___ STUDY MATERIAL

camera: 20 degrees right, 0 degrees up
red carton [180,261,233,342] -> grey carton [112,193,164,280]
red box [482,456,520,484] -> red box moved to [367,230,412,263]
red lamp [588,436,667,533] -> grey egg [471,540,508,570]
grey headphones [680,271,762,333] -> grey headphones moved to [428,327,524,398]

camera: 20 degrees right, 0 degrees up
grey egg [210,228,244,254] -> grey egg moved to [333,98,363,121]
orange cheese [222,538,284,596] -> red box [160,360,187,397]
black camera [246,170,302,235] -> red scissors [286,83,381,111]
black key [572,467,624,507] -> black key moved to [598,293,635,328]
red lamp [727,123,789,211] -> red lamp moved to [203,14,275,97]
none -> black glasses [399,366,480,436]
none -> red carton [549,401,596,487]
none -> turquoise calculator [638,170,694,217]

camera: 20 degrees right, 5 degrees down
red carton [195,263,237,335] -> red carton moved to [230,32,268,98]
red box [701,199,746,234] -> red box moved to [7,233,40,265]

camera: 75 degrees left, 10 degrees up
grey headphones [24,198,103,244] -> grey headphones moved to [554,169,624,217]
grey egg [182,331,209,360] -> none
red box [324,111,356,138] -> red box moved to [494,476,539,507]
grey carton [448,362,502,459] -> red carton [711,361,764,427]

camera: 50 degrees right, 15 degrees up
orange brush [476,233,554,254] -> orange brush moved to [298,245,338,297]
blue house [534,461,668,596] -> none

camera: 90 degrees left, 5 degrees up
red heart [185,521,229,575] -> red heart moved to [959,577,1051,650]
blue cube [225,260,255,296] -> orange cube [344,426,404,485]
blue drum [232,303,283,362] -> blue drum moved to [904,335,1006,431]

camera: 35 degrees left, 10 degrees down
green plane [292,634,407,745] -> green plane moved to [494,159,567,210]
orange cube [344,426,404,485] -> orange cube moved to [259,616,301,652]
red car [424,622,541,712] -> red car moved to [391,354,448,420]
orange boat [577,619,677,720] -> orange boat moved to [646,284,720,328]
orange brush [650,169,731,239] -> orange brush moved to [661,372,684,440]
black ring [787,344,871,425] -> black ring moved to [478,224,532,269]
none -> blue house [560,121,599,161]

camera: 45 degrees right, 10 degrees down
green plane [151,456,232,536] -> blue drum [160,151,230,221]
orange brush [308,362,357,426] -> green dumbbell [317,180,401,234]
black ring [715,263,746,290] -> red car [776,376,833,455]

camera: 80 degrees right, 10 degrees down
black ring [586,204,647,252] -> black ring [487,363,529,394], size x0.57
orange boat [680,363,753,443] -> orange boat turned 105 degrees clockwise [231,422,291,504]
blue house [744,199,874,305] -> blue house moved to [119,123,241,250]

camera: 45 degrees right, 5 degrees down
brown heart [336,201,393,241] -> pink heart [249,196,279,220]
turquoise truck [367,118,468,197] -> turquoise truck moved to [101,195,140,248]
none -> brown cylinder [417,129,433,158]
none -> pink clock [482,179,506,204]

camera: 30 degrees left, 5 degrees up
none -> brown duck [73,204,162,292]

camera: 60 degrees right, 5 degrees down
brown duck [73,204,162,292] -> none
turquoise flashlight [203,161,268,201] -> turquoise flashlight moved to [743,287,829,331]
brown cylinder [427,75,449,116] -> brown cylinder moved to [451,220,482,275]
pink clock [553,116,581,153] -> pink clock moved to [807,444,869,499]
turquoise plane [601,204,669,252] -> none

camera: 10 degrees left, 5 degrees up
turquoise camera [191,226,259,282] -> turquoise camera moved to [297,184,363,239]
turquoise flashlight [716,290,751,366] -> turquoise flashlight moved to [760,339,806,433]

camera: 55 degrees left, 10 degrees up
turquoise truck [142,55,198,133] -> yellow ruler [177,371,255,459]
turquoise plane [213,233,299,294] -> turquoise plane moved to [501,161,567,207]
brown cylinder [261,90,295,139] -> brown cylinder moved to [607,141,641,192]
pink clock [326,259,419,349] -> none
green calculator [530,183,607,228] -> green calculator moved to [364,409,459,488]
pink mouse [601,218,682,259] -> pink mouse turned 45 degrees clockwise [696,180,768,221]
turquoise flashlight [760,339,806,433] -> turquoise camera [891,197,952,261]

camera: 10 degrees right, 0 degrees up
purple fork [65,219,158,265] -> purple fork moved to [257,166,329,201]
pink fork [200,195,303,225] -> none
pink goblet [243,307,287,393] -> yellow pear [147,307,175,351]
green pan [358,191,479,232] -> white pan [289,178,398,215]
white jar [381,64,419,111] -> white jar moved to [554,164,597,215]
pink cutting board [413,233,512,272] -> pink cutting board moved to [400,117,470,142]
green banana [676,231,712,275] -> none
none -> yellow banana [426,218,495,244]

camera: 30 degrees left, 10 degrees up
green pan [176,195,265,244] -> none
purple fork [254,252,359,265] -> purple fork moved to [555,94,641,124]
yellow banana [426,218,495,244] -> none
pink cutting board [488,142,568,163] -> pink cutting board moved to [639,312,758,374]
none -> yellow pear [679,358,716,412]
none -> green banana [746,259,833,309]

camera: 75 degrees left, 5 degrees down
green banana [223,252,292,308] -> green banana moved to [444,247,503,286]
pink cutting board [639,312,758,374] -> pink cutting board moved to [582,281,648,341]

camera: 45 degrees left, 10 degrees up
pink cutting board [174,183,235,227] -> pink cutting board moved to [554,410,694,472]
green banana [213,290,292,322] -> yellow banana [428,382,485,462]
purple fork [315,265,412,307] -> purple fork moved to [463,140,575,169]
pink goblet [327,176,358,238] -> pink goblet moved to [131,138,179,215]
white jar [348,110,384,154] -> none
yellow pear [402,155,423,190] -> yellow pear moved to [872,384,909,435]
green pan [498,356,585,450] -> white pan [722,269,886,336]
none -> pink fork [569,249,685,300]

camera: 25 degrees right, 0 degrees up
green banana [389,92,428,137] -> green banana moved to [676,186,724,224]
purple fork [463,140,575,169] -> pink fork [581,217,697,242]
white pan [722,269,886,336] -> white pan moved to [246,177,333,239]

______

TASK INSTRUCTIONS |
From the line holding "none -> yellow pear [679,358,716,412]" to the end of the listing, copy every line exactly, both ends included, and add nothing.

FINAL ANSWER |
none -> yellow pear [679,358,716,412]
none -> green banana [746,259,833,309]

camera: 75 degrees left, 5 degrees down
green banana [223,252,292,308] -> green banana moved to [444,247,503,286]
pink cutting board [639,312,758,374] -> pink cutting board moved to [582,281,648,341]

camera: 45 degrees left, 10 degrees up
pink cutting board [174,183,235,227] -> pink cutting board moved to [554,410,694,472]
green banana [213,290,292,322] -> yellow banana [428,382,485,462]
purple fork [315,265,412,307] -> purple fork moved to [463,140,575,169]
pink goblet [327,176,358,238] -> pink goblet moved to [131,138,179,215]
white jar [348,110,384,154] -> none
yellow pear [402,155,423,190] -> yellow pear moved to [872,384,909,435]
green pan [498,356,585,450] -> white pan [722,269,886,336]
none -> pink fork [569,249,685,300]

camera: 25 degrees right, 0 degrees up
green banana [389,92,428,137] -> green banana moved to [676,186,724,224]
purple fork [463,140,575,169] -> pink fork [581,217,697,242]
white pan [722,269,886,336] -> white pan moved to [246,177,333,239]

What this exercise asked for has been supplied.